Segment Open

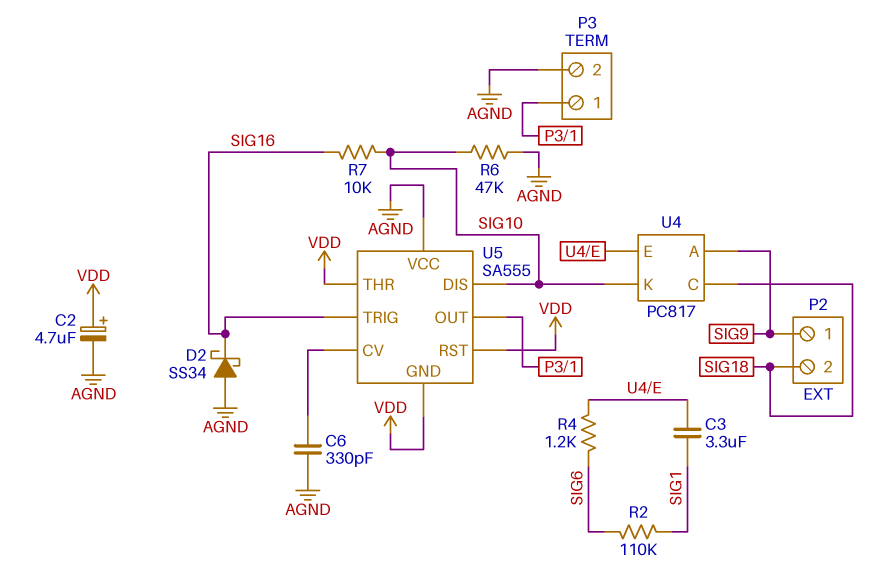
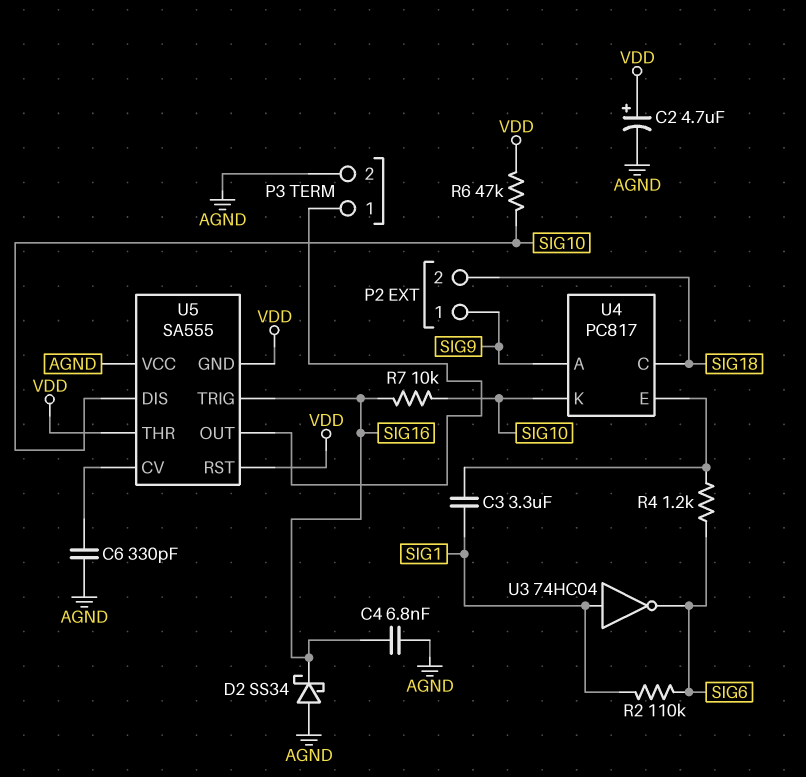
C4: none -> 6.8nF (AGND, SIG16)
R6: 47k (AGND, SIG10) -> 47k (SIG10, VDD)
U3: none -> NOT 74HC04 (in SIG1, out SIG6)

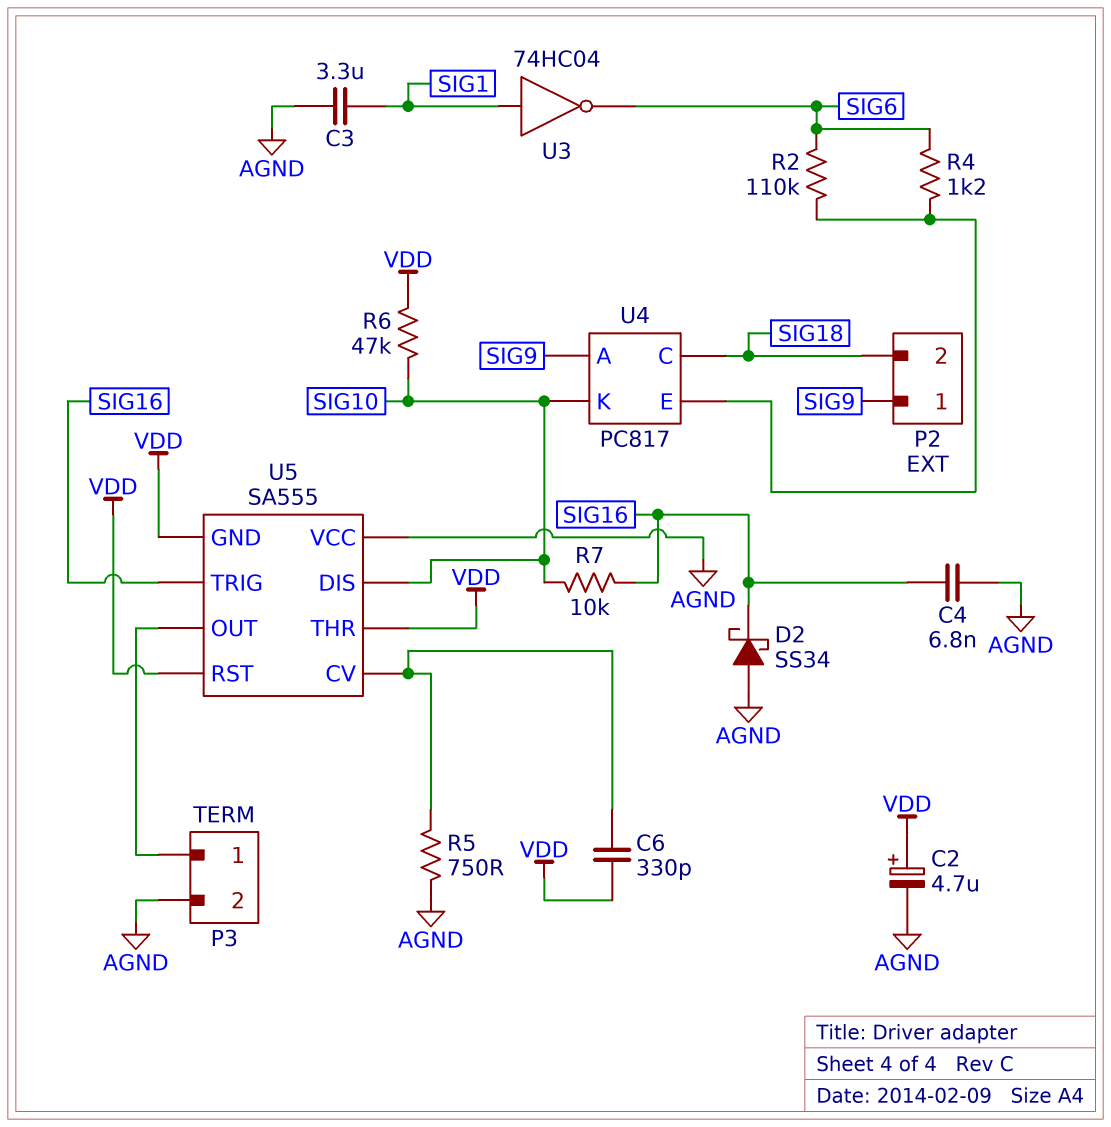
C3: 3.3uF (SIG1, U4/E) -> 3.3uF (AGND, SIG1)
C6: 330pF (AGND, U5/CV) -> 330pF (U5/CV, VDD)
R2: 110k (SIG1, SIG6) -> 110k (SIG6, U4/E)
R5: none -> 750 (AGND, U5/CV)

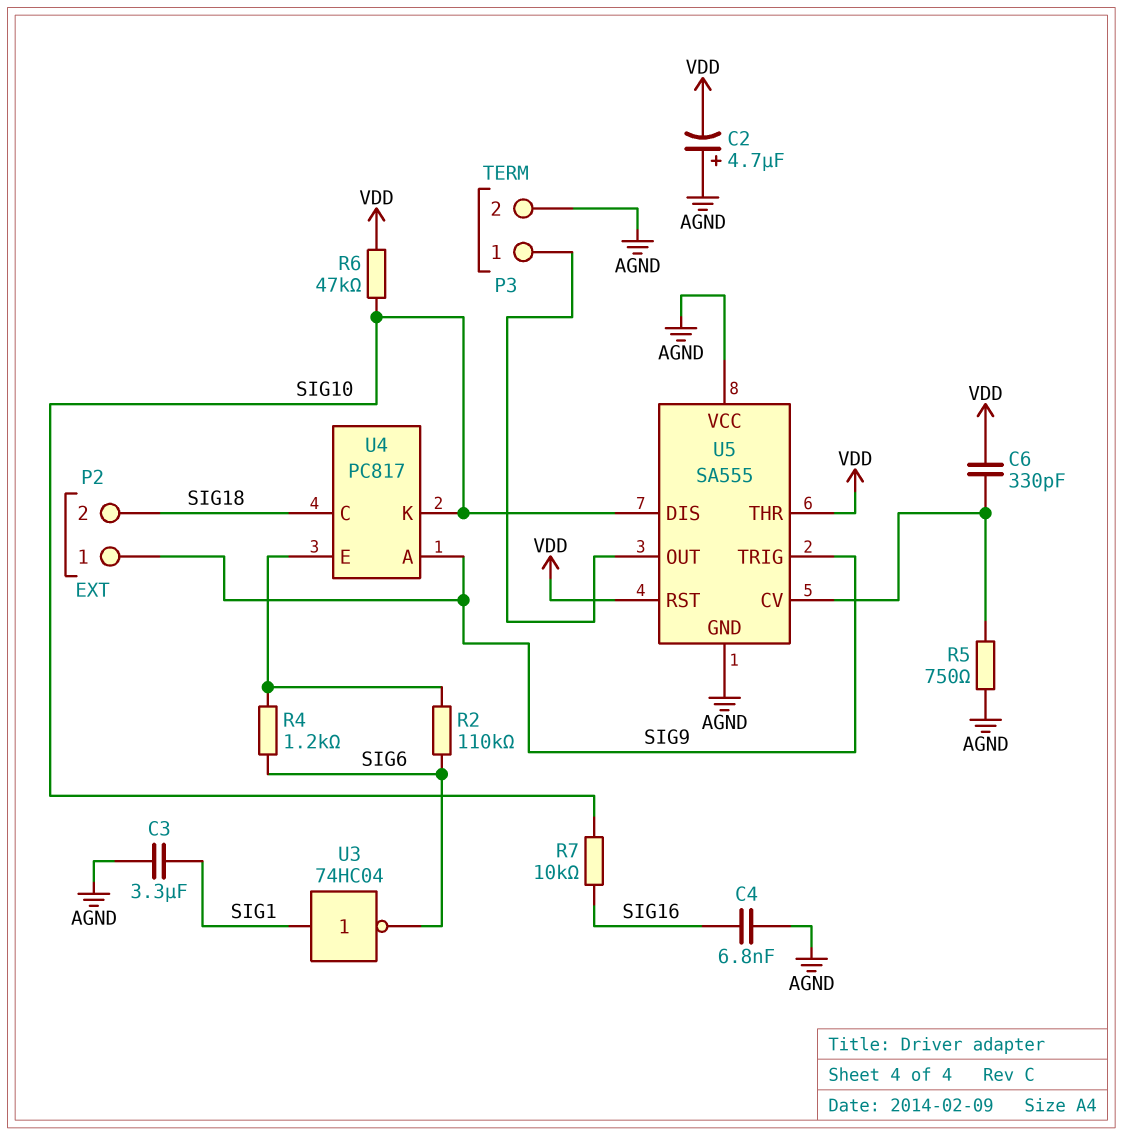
C2: 4.7uF (plus VDD, minus AGND) -> 4.7uF (plus AGND, minus VDD)
D2: schottky SS34 (A AGND, K SIG16) -> none
U5 pin GND: VDD -> AGND
U5 pin TRIG: SIG16 -> SIG9

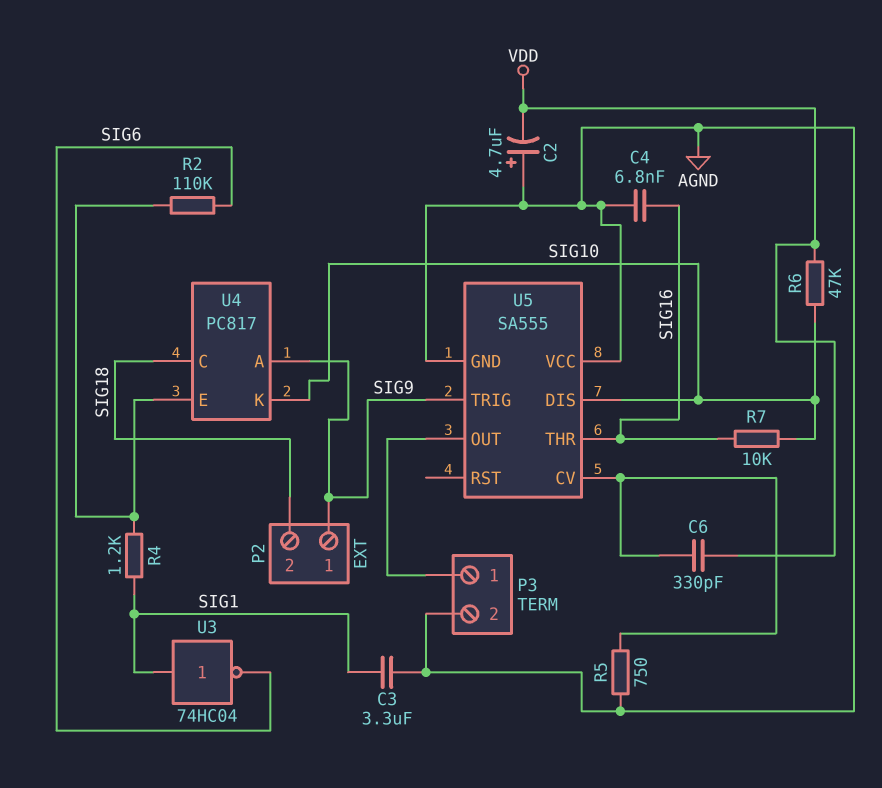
R4: 1.2k (SIG6, U4/E) -> 1.2k (SIG1, U4/E)
U5 pin RST: VDD -> none
U5 pin THR: VDD -> SIG16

Segment Closed

* [Work task]
Once the line with "R2: 110k (SIG1, SIG6) -> 110k (SIG6, U4/E)" is found, write out that line and every later line of the listing above exactly, through the last one, and skip any pictures.

* [Written reply]
R2: 110k (SIG1, SIG6) -> 110k (SIG6, U4/E)
R5: none -> 750 (AGND, U5/CV)

C2: 4.7uF (plus VDD, minus AGND) -> 4.7uF (plus AGND, minus VDD)
D2: schottky SS34 (A AGND, K SIG16) -> none
U5 pin GND: VDD -> AGND
U5 pin TRIG: SIG16 -> SIG9

R4: 1.2k (SIG6, U4/E) -> 1.2k (SIG1, U4/E)
U5 pin RST: VDD -> none
U5 pin THR: VDD -> SIG16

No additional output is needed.